* The task: Output range, inclusive: from the line containing "black circle at (529, 1779): moved 7 px down" to the line containing "gray diamond at". Restate those lines from the data below word for word and only those.

* Dataset excerpts:
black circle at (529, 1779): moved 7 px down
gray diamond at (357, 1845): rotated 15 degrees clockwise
--
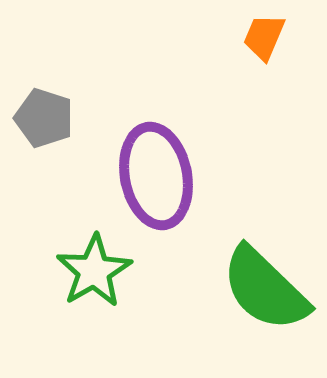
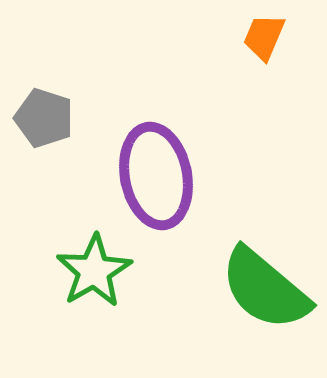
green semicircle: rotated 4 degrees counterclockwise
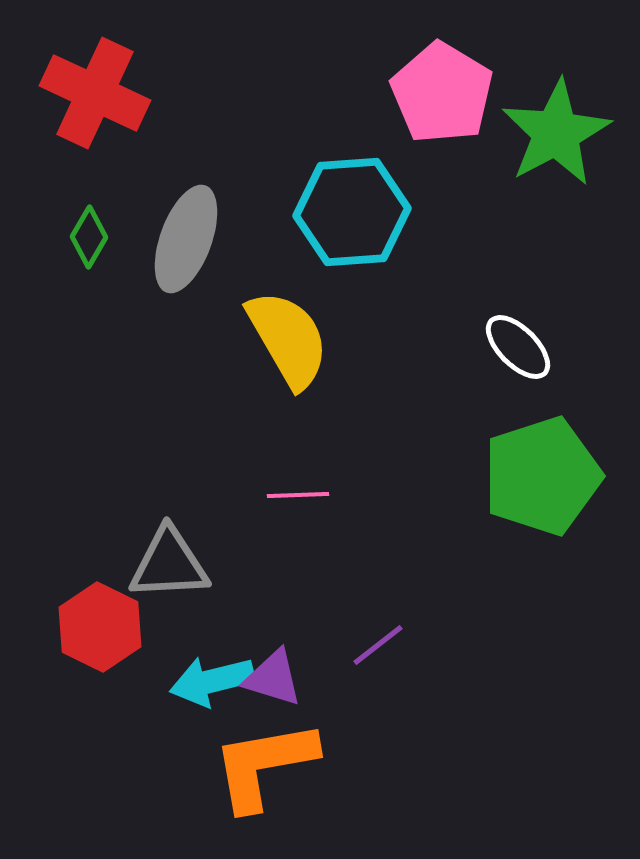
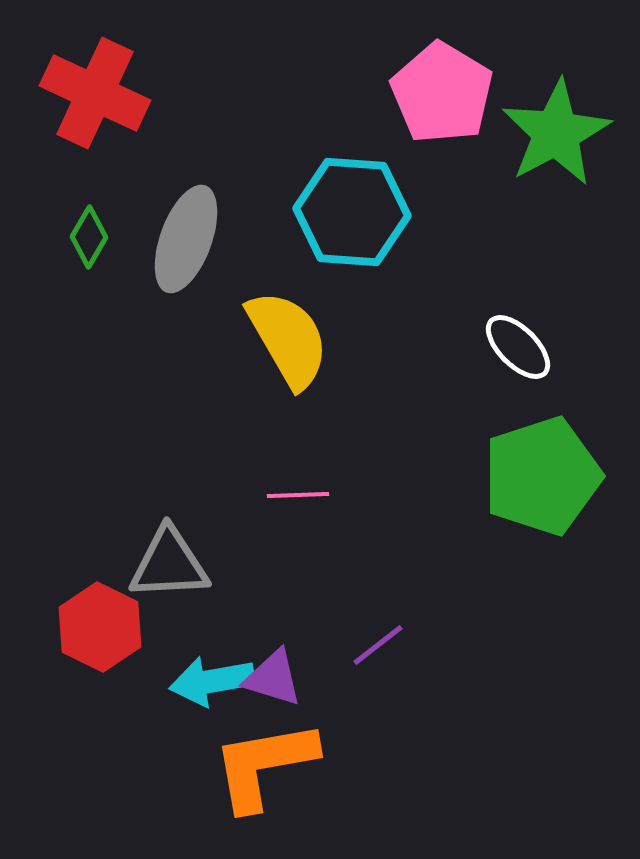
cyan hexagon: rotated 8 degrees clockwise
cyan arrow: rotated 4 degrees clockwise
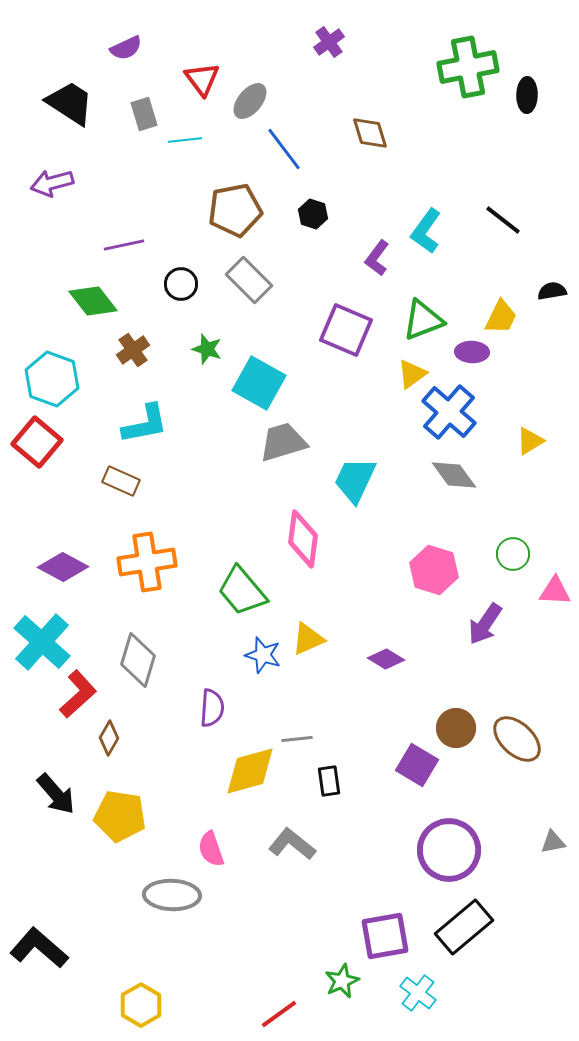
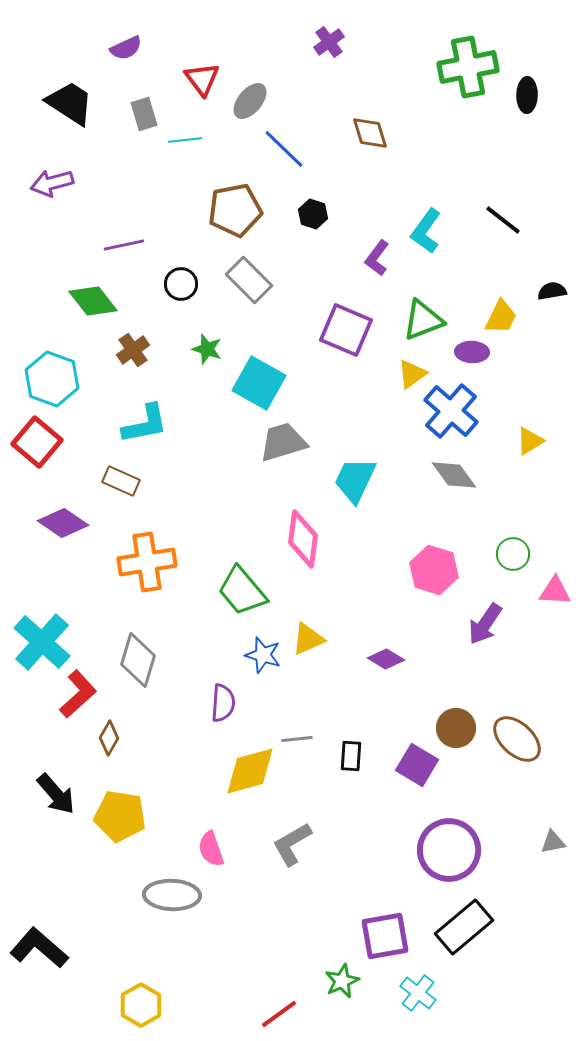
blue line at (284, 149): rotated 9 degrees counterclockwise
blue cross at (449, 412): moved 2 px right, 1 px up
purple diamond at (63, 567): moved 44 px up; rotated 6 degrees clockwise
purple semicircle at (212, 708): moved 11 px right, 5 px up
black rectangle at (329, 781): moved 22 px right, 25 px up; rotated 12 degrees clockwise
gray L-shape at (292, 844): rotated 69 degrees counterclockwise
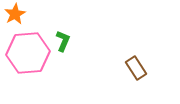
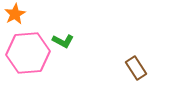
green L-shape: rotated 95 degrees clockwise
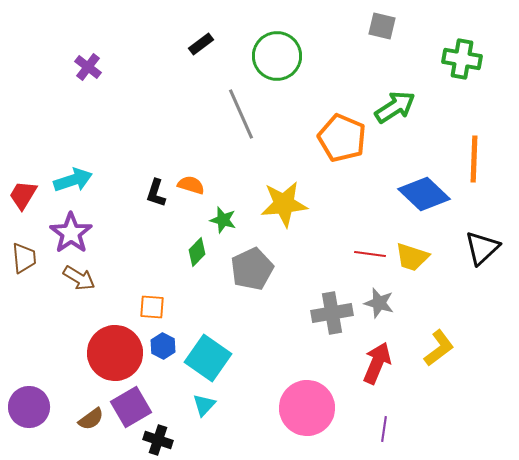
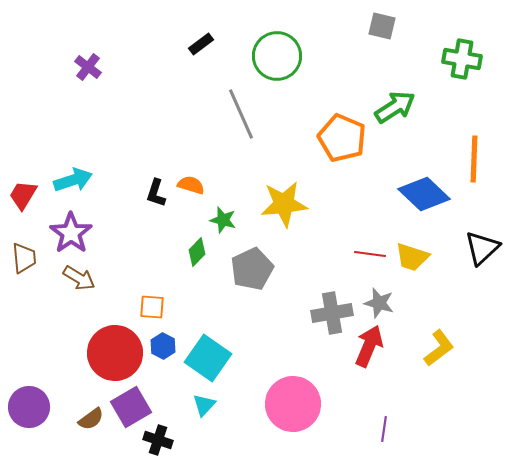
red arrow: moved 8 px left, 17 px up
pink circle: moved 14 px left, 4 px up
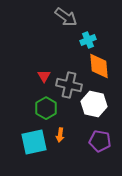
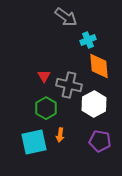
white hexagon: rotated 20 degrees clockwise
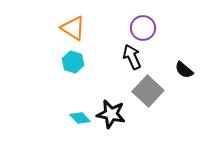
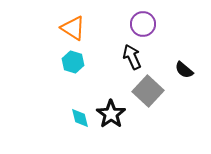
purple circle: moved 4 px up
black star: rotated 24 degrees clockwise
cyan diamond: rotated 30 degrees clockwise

* Task solution:
black circle at (529, 1779): moved 7 px down
gray diamond at (357, 1845): rotated 15 degrees clockwise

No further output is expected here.